Items from a dataset

------------------------------------------------

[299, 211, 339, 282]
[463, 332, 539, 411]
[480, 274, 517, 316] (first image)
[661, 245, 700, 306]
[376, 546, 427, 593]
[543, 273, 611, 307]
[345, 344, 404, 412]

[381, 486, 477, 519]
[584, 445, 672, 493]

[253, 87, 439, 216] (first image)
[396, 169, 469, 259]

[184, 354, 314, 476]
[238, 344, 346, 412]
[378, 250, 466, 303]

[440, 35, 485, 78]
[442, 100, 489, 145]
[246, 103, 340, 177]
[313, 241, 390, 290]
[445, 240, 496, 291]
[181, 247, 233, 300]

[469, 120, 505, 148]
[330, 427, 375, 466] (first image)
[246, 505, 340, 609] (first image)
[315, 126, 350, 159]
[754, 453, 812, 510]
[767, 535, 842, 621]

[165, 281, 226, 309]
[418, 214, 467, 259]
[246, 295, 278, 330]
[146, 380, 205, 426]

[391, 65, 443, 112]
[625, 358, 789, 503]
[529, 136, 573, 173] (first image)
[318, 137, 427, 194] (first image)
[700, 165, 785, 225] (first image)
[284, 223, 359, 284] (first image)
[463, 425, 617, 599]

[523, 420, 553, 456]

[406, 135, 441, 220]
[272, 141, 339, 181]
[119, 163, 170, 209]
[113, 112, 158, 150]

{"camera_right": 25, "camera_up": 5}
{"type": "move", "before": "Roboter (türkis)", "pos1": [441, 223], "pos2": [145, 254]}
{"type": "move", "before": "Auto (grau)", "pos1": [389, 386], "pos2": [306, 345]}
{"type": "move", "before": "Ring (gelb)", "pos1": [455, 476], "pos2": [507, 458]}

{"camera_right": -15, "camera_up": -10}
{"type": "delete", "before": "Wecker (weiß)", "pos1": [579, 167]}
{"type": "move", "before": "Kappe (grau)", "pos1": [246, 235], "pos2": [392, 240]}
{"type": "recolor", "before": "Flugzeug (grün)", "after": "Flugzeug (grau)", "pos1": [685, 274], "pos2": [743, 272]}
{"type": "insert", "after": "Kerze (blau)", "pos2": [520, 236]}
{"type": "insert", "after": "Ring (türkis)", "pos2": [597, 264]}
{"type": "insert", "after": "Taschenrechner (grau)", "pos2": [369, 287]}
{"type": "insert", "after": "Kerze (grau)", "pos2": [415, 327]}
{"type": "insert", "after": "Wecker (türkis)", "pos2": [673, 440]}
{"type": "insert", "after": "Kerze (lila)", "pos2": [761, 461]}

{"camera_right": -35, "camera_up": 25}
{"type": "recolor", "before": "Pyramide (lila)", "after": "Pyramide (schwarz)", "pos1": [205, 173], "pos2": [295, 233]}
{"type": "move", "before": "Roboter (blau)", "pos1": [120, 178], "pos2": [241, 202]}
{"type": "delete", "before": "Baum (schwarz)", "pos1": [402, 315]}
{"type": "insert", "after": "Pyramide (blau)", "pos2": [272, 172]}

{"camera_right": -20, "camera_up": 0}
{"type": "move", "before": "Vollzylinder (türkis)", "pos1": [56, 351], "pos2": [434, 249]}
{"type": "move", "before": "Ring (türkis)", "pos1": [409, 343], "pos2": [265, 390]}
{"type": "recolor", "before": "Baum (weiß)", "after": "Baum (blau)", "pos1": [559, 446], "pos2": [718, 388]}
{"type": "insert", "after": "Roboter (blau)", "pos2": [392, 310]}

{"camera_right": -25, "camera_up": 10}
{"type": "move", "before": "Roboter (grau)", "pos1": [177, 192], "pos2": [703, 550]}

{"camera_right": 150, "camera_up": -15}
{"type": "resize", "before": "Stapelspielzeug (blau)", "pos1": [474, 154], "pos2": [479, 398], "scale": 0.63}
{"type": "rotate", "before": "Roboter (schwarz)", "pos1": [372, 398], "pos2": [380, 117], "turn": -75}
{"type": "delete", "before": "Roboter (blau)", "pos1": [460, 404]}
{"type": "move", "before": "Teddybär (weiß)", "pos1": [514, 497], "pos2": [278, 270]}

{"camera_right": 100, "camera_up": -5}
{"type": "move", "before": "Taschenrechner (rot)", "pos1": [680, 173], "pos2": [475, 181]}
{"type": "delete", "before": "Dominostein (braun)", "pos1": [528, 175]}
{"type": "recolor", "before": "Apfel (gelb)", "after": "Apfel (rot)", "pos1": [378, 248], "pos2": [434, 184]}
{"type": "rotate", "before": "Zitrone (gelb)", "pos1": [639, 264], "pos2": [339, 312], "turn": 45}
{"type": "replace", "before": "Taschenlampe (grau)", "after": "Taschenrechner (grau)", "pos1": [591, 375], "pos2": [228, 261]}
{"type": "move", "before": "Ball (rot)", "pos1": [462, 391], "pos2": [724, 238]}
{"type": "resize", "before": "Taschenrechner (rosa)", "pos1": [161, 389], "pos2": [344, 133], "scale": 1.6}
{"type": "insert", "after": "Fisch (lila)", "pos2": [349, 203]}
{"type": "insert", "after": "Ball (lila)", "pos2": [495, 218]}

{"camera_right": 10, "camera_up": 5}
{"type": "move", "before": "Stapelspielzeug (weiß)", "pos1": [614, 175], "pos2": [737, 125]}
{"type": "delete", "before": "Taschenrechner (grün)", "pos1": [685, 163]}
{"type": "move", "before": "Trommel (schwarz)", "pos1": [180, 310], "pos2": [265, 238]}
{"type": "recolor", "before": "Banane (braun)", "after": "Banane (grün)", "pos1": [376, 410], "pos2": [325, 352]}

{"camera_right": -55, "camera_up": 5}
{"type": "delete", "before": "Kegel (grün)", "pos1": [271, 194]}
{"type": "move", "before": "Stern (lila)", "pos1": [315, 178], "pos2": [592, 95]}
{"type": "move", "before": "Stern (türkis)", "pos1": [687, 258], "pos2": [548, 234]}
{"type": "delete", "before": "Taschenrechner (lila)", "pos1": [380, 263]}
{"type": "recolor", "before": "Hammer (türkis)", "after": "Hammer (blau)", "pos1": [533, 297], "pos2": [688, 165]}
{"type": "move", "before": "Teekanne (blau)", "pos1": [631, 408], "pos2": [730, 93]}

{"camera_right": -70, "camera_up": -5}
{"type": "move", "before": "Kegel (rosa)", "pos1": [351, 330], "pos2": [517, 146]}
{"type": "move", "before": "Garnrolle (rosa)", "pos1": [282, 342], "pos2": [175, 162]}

------------------------------------------------

* **To do**:
Give back each record, exactly as it reads.

* **Problem solution**:
[299, 211, 339, 282]
[463, 332, 539, 411]
[480, 274, 517, 316] (first image)
[661, 245, 700, 306]
[376, 546, 427, 593]
[543, 273, 611, 307]
[345, 344, 404, 412]

[381, 486, 477, 519]
[584, 445, 672, 493]

[253, 87, 439, 216] (first image)
[396, 169, 469, 259]

[184, 354, 314, 476]
[238, 344, 346, 412]
[378, 250, 466, 303]

[440, 35, 485, 78]
[442, 100, 489, 145]
[246, 103, 340, 177]
[313, 241, 390, 290]
[445, 240, 496, 291]
[181, 247, 233, 300]

[469, 120, 505, 148]
[330, 427, 375, 466] (first image)
[246, 505, 340, 609] (first image)
[315, 126, 350, 159]
[754, 453, 812, 510]
[767, 535, 842, 621]

[165, 281, 226, 309]
[418, 214, 467, 259]
[246, 295, 278, 330]
[146, 380, 205, 426]

[391, 65, 443, 112]
[625, 358, 789, 503]
[529, 136, 573, 173] (first image)
[318, 137, 427, 194] (first image)
[700, 165, 785, 225] (first image)
[284, 223, 359, 284] (first image)
[463, 425, 617, 599]

[523, 420, 553, 456]

[406, 135, 441, 220]
[272, 141, 339, 181]
[119, 163, 170, 209]
[113, 112, 158, 150]

{"camera_right": 25, "camera_up": 5}
{"type": "move", "before": "Roboter (türkis)", "pos1": [441, 223], "pos2": [145, 254]}
{"type": "move", "before": "Auto (grau)", "pos1": [389, 386], "pos2": [306, 345]}
{"type": "move", "before": "Ring (gelb)", "pos1": [455, 476], "pos2": [507, 458]}

{"camera_right": -15, "camera_up": -10}
{"type": "delete", "before": "Wecker (weiß)", "pos1": [579, 167]}
{"type": "move", "before": "Kappe (grau)", "pos1": [246, 235], "pos2": [392, 240]}
{"type": "recolor", "before": "Flugzeug (grün)", "after": "Flugzeug (grau)", "pos1": [685, 274], "pos2": [743, 272]}
{"type": "insert", "after": "Kerze (blau)", "pos2": [520, 236]}
{"type": "insert", "after": "Ring (türkis)", "pos2": [597, 264]}
{"type": "insert", "after": "Taschenrechner (grau)", "pos2": [369, 287]}
{"type": "insert", "after": "Kerze (grau)", "pos2": [415, 327]}
{"type": "insert", "after": "Wecker (türkis)", "pos2": [673, 440]}
{"type": "insert", "after": "Kerze (lila)", "pos2": [761, 461]}

{"camera_right": -35, "camera_up": 25}
{"type": "recolor", "before": "Pyramide (lila)", "after": "Pyramide (schwarz)", "pos1": [205, 173], "pos2": [295, 233]}
{"type": "move", "before": "Roboter (blau)", "pos1": [120, 178], "pos2": [241, 202]}
{"type": "delete", "before": "Baum (schwarz)", "pos1": [402, 315]}
{"type": "insert", "after": "Pyramide (blau)", "pos2": [272, 172]}

{"camera_right": -20, "camera_up": 0}
{"type": "move", "before": "Vollzylinder (türkis)", "pos1": [56, 351], "pos2": [434, 249]}
{"type": "move", "before": "Ring (türkis)", "pos1": [409, 343], "pos2": [265, 390]}
{"type": "recolor", "before": "Baum (weiß)", "after": "Baum (blau)", "pos1": [559, 446], "pos2": [718, 388]}
{"type": "insert", "after": "Roboter (blau)", "pos2": [392, 310]}

{"camera_right": -25, "camera_up": 10}
{"type": "move", "before": "Roboter (grau)", "pos1": [177, 192], "pos2": [703, 550]}

{"camera_right": 150, "camera_up": -15}
{"type": "resize", "before": "Stapelspielzeug (blau)", "pos1": [474, 154], "pos2": [479, 398], "scale": 0.63}
{"type": "rotate", "before": "Roboter (schwarz)", "pos1": [372, 398], "pos2": [380, 117], "turn": -75}
{"type": "delete", "before": "Roboter (blau)", "pos1": [460, 404]}
{"type": "move", "before": "Teddybär (weiß)", "pos1": [514, 497], "pos2": [278, 270]}

{"camera_right": 100, "camera_up": -5}
{"type": "move", "before": "Taschenrechner (rot)", "pos1": [680, 173], "pos2": [475, 181]}
{"type": "delete", "before": "Dominostein (braun)", "pos1": [528, 175]}
{"type": "recolor", "before": "Apfel (gelb)", "after": "Apfel (rot)", "pos1": [378, 248], "pos2": [434, 184]}
{"type": "rotate", "before": "Zitrone (gelb)", "pos1": [639, 264], "pos2": [339, 312], "turn": 45}
{"type": "replace", "before": "Taschenlampe (grau)", "after": "Taschenrechner (grau)", "pos1": [591, 375], "pos2": [228, 261]}
{"type": "move", "before": "Ball (rot)", "pos1": [462, 391], "pos2": [724, 238]}
{"type": "resize", "before": "Taschenrechner (rosa)", "pos1": [161, 389], "pos2": [344, 133], "scale": 1.6}
{"type": "insert", "after": "Fisch (lila)", "pos2": [349, 203]}
{"type": "insert", "after": "Ball (lila)", "pos2": [495, 218]}

{"camera_right": 10, "camera_up": 5}
{"type": "move", "before": "Stapelspielzeug (weiß)", "pos1": [614, 175], "pos2": [737, 125]}
{"type": "delete", "before": "Taschenrechner (grün)", "pos1": [685, 163]}
{"type": "move", "before": "Trommel (schwarz)", "pos1": [180, 310], "pos2": [265, 238]}
{"type": "recolor", "before": "Banane (braun)", "after": "Banane (grün)", "pos1": [376, 410], "pos2": [325, 352]}

{"camera_right": -55, "camera_up": 5}
{"type": "delete", "before": "Kegel (grün)", "pos1": [271, 194]}
{"type": "move", "before": "Stern (lila)", "pos1": [315, 178], "pos2": [592, 95]}
{"type": "move", "before": "Stern (türkis)", "pos1": [687, 258], "pos2": [548, 234]}
{"type": "delete", "before": "Taschenrechner (lila)", "pos1": [380, 263]}
{"type": "recolor", "before": "Hammer (türkis)", "after": "Hammer (blau)", "pos1": [533, 297], "pos2": [688, 165]}
{"type": "move", "before": "Teekanne (blau)", "pos1": [631, 408], "pos2": [730, 93]}

{"camera_right": -70, "camera_up": -5}
{"type": "move", "before": "Kegel (rosa)", "pos1": [351, 330], "pos2": [517, 146]}
{"type": "move", "before": "Garnrolle (rosa)", "pos1": [282, 342], "pos2": [175, 162]}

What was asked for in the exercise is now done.